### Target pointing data
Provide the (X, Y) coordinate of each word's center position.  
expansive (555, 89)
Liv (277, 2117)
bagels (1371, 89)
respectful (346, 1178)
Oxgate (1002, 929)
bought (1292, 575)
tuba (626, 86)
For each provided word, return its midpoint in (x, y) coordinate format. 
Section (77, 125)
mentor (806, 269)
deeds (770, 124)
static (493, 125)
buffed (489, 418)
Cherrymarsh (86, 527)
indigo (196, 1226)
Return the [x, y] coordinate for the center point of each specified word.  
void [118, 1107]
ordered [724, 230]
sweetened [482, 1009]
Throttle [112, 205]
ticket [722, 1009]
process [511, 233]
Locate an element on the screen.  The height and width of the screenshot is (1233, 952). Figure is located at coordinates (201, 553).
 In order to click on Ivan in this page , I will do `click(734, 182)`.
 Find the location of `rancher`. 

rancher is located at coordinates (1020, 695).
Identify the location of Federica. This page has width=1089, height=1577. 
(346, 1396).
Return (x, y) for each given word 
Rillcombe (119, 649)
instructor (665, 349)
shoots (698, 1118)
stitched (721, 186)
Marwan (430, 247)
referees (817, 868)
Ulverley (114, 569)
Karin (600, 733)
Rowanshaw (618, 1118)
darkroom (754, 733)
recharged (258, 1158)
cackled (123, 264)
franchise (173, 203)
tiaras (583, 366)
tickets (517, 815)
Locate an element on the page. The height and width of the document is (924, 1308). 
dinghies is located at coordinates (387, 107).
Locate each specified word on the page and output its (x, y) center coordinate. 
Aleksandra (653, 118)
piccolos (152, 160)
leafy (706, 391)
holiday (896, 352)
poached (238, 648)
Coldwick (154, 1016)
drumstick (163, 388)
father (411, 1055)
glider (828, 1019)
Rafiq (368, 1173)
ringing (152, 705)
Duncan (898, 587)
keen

### YOUR GOAL
Reproduce every item above verbatim, leaving nothing out and changing nothing.

### RESPONSE FOR THIS EXERCISE
Provide the (X, Y) coordinate of each word's center position.  
expansive (555, 89)
Liv (277, 2117)
bagels (1371, 89)
respectful (346, 1178)
Oxgate (1002, 929)
bought (1292, 575)
tuba (626, 86)
For each provided word, return its midpoint in (x, y) coordinate format. 
Section (77, 125)
mentor (806, 269)
deeds (770, 124)
static (493, 125)
buffed (489, 418)
Cherrymarsh (86, 527)
indigo (196, 1226)
Return the [x, y] coordinate for the center point of each specified word.  
void [118, 1107]
ordered [724, 230]
sweetened [482, 1009]
Throttle [112, 205]
ticket [722, 1009]
process [511, 233]
Locate an element on the screen.  The height and width of the screenshot is (1233, 952). Figure is located at coordinates (201, 553).
 In order to click on Ivan in this page , I will do `click(734, 182)`.
 Find the location of `rancher`. 

rancher is located at coordinates (1020, 695).
Identify the location of Federica. This page has width=1089, height=1577. 
(346, 1396).
Return (x, y) for each given word 
Rillcombe (119, 649)
instructor (665, 349)
shoots (698, 1118)
stitched (721, 186)
Marwan (430, 247)
referees (817, 868)
Ulverley (114, 569)
Karin (600, 733)
Rowanshaw (618, 1118)
darkroom (754, 733)
recharged (258, 1158)
cackled (123, 264)
franchise (173, 203)
tiaras (583, 366)
tickets (517, 815)
Locate an element on the page. The height and width of the document is (924, 1308). 
dinghies is located at coordinates (387, 107).
Locate each specified word on the page and output its (x, y) center coordinate. 
Aleksandra (653, 118)
piccolos (152, 160)
leafy (706, 391)
holiday (896, 352)
poached (238, 648)
Coldwick (154, 1016)
drumstick (163, 388)
father (411, 1055)
glider (828, 1019)
Rafiq (368, 1173)
ringing (152, 705)
Duncan (898, 587)
keen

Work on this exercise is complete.